--- Scene edit records ---
════════════════════
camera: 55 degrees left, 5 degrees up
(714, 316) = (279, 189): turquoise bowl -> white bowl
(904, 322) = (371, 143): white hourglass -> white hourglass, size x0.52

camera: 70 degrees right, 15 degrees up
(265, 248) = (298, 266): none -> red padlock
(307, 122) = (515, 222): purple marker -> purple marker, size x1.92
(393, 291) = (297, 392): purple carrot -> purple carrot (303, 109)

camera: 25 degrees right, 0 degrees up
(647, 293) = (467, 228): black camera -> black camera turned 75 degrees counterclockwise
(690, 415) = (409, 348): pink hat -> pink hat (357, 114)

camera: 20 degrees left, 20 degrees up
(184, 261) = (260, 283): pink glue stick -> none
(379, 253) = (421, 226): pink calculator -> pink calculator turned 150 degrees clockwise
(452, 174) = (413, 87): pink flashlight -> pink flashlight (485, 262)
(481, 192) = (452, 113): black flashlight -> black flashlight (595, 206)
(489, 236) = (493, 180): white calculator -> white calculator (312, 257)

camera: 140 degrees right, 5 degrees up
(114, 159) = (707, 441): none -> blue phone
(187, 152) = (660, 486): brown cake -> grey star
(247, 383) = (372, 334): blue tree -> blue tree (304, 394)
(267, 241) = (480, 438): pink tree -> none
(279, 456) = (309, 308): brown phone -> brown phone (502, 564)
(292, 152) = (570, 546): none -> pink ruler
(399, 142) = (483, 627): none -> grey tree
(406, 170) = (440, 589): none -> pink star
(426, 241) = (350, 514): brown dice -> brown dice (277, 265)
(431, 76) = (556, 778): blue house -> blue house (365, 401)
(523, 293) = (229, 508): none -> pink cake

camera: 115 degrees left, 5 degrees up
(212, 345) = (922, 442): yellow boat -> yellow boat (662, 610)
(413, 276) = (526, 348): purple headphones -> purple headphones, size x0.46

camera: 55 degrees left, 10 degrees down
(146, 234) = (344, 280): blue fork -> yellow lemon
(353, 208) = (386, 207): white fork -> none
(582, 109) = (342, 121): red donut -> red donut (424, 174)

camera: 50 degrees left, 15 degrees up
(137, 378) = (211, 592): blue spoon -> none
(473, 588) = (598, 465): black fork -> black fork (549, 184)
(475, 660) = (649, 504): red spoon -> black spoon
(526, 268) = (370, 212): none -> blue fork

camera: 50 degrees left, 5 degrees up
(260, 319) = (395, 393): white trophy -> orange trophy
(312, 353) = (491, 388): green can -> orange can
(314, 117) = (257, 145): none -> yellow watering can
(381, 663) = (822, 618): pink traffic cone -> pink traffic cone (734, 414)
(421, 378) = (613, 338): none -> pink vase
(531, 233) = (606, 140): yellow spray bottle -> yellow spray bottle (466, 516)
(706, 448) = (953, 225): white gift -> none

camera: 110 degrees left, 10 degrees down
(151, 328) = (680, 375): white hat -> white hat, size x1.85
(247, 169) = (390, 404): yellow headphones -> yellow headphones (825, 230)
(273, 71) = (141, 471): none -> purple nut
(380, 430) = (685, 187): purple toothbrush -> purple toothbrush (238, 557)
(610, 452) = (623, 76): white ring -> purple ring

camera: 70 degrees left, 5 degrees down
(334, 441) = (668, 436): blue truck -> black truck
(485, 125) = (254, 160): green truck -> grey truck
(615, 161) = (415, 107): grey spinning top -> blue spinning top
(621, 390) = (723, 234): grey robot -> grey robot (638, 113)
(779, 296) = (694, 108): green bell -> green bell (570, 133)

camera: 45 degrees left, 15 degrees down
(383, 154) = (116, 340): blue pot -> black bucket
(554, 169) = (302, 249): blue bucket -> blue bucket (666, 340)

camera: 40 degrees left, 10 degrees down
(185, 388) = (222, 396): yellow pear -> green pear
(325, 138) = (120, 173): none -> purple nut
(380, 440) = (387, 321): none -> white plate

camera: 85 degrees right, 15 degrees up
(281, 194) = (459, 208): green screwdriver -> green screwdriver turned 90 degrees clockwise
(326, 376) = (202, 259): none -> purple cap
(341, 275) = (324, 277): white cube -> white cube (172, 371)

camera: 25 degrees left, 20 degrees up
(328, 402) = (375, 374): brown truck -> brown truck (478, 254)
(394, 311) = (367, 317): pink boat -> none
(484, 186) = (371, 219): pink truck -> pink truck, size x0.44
════════════════════
--- WORK ORDER ---
Copy each line of the data exactly, please.

--- REPLY TO THE EXERCISE ---
camera: 55 degrees left, 5 degrees up
(714, 316) = (279, 189): turquoise bowl -> white bowl
(904, 322) = (371, 143): white hourglass -> white hourglass, size x0.52

camera: 70 degrees right, 15 degrees up
(265, 248) = (298, 266): none -> red padlock
(307, 122) = (515, 222): purple marker -> purple marker, size x1.92
(393, 291) = (297, 392): purple carrot -> purple carrot (303, 109)

camera: 25 degrees right, 0 degrees up
(647, 293) = (467, 228): black camera -> black camera turned 75 degrees counterclockwise
(690, 415) = (409, 348): pink hat -> pink hat (357, 114)

camera: 20 degrees left, 20 degrees up
(184, 261) = (260, 283): pink glue stick -> none
(379, 253) = (421, 226): pink calculator -> pink calculator turned 150 degrees clockwise
(452, 174) = (413, 87): pink flashlight -> pink flashlight (485, 262)
(481, 192) = (452, 113): black flashlight -> black flashlight (595, 206)
(489, 236) = (493, 180): white calculator -> white calculator (312, 257)

camera: 140 degrees right, 5 degrees up
(114, 159) = (707, 441): none -> blue phone
(187, 152) = (660, 486): brown cake -> grey star
(247, 383) = (372, 334): blue tree -> blue tree (304, 394)
(267, 241) = (480, 438): pink tree -> none
(279, 456) = (309, 308): brown phone -> brown phone (502, 564)
(292, 152) = (570, 546): none -> pink ruler
(399, 142) = (483, 627): none -> grey tree
(406, 170) = (440, 589): none -> pink star
(426, 241) = (350, 514): brown dice -> brown dice (277, 265)
(431, 76) = (556, 778): blue house -> blue house (365, 401)
(523, 293) = (229, 508): none -> pink cake

camera: 115 degrees left, 5 degrees up
(212, 345) = (922, 442): yellow boat -> yellow boat (662, 610)
(413, 276) = (526, 348): purple headphones -> purple headphones, size x0.46

camera: 55 degrees left, 10 degrees down
(146, 234) = (344, 280): blue fork -> yellow lemon
(353, 208) = (386, 207): white fork -> none
(582, 109) = (342, 121): red donut -> red donut (424, 174)

camera: 50 degrees left, 15 degrees up
(137, 378) = (211, 592): blue spoon -> none
(473, 588) = (598, 465): black fork -> black fork (549, 184)
(475, 660) = (649, 504): red spoon -> black spoon
(526, 268) = (370, 212): none -> blue fork

camera: 50 degrees left, 5 degrees up
(260, 319) = (395, 393): white trophy -> orange trophy
(312, 353) = (491, 388): green can -> orange can
(314, 117) = (257, 145): none -> yellow watering can
(381, 663) = (822, 618): pink traffic cone -> pink traffic cone (734, 414)
(421, 378) = (613, 338): none -> pink vase
(531, 233) = (606, 140): yellow spray bottle -> yellow spray bottle (466, 516)
(706, 448) = (953, 225): white gift -> none

camera: 110 degrees left, 10 degrees down
(151, 328) = (680, 375): white hat -> white hat, size x1.85
(247, 169) = (390, 404): yellow headphones -> yellow headphones (825, 230)
(273, 71) = (141, 471): none -> purple nut
(380, 430) = (685, 187): purple toothbrush -> purple toothbrush (238, 557)
(610, 452) = (623, 76): white ring -> purple ring

camera: 70 degrees left, 5 degrees down
(334, 441) = (668, 436): blue truck -> black truck
(485, 125) = (254, 160): green truck -> grey truck
(615, 161) = (415, 107): grey spinning top -> blue spinning top
(621, 390) = (723, 234): grey robot -> grey robot (638, 113)
(779, 296) = (694, 108): green bell -> green bell (570, 133)

camera: 45 degrees left, 15 degrees down
(383, 154) = (116, 340): blue pot -> black bucket
(554, 169) = (302, 249): blue bucket -> blue bucket (666, 340)

camera: 40 degrees left, 10 degrees down
(185, 388) = (222, 396): yellow pear -> green pear
(325, 138) = (120, 173): none -> purple nut
(380, 440) = (387, 321): none -> white plate

camera: 85 degrees right, 15 degrees up
(281, 194) = (459, 208): green screwdriver -> green screwdriver turned 90 degrees clockwise
(326, 376) = (202, 259): none -> purple cap
(341, 275) = (324, 277): white cube -> white cube (172, 371)

camera: 25 degrees left, 20 degrees up
(328, 402) = (375, 374): brown truck -> brown truck (478, 254)
(394, 311) = (367, 317): pink boat -> none
(484, 186) = (371, 219): pink truck -> pink truck, size x0.44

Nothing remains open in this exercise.